WHAT IS BEING ASKED: Tell how many lines in the data below contain "grey", using one number as the whole reply.
--- GIVEN RECORDS ---
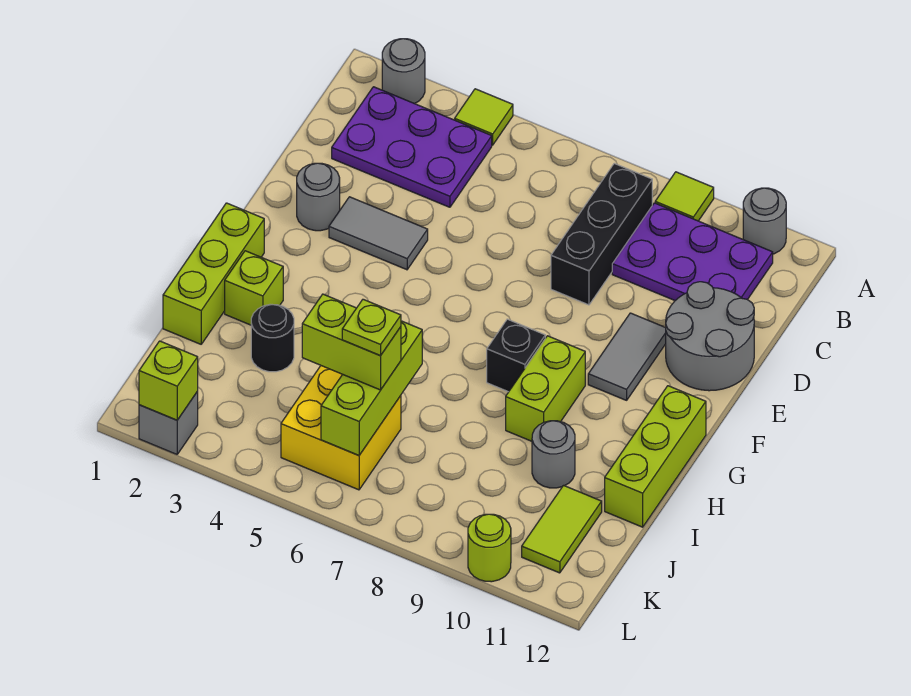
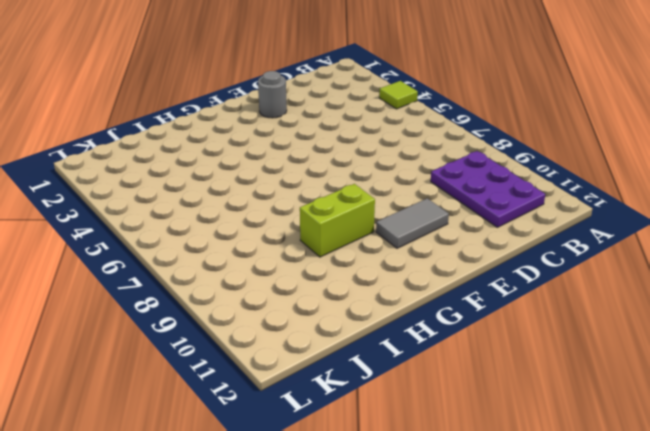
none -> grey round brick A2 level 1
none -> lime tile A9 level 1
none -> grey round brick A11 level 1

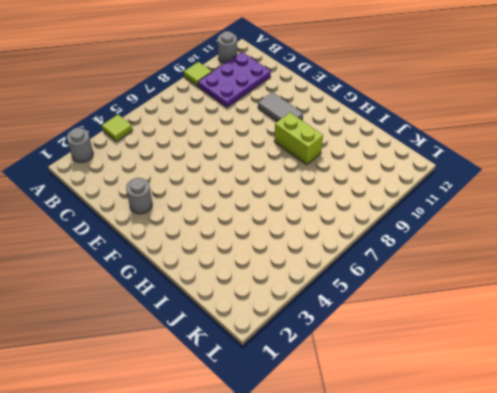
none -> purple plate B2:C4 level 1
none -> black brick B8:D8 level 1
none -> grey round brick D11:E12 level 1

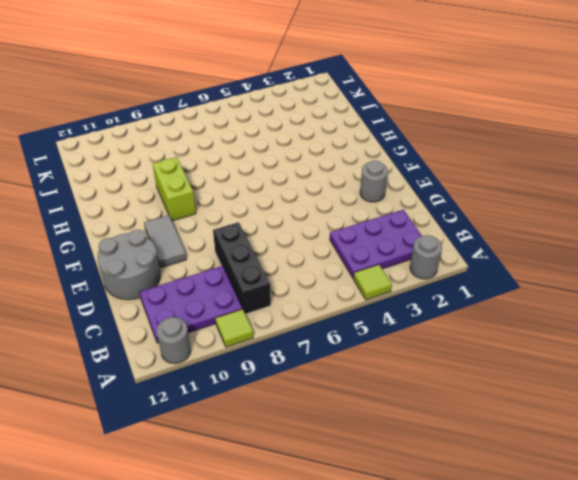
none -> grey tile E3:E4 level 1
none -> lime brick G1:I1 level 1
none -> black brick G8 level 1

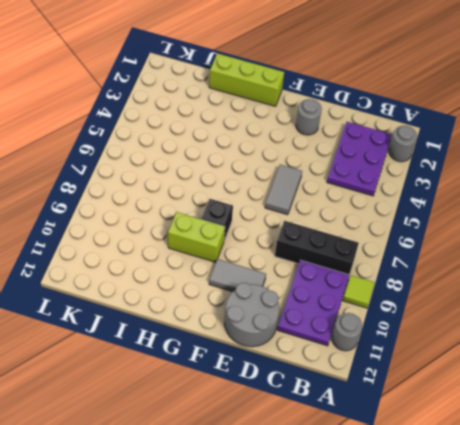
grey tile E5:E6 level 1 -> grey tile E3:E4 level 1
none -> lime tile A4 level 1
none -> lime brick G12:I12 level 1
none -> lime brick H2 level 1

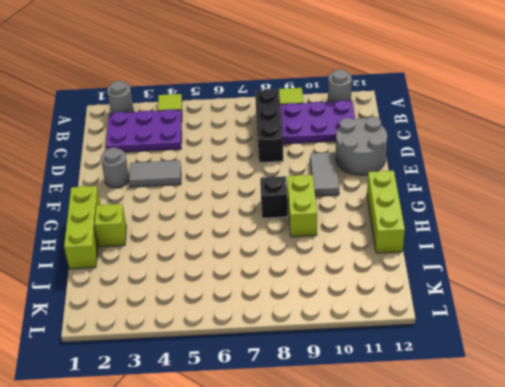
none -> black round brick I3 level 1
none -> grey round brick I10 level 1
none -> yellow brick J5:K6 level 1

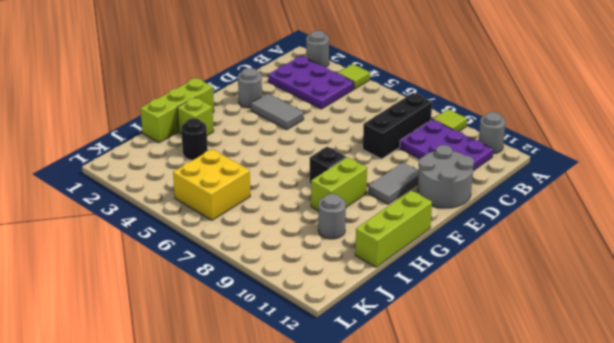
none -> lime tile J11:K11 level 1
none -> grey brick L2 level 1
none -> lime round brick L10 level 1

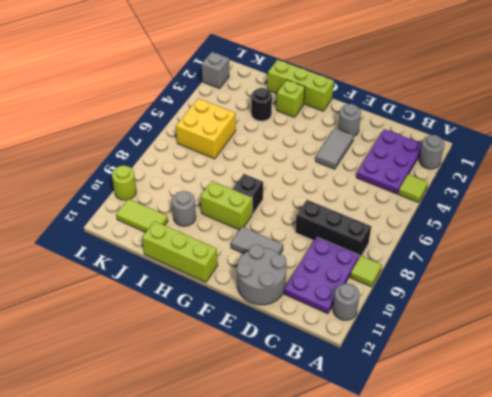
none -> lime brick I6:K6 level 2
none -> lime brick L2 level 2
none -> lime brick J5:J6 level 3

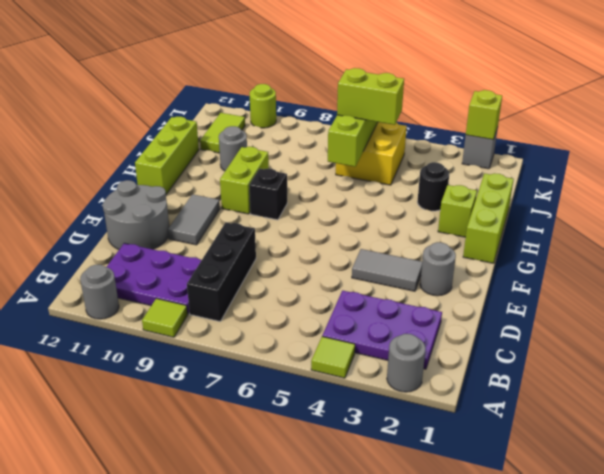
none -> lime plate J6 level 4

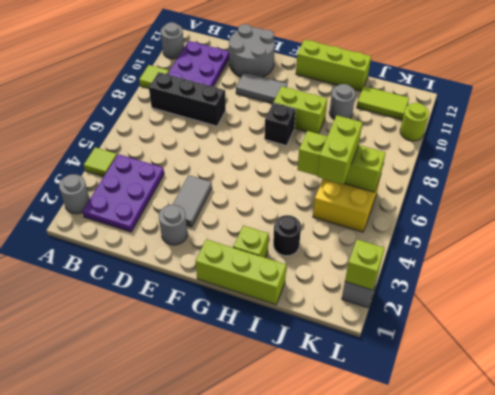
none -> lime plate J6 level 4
---
YOUR SOLUTION: 7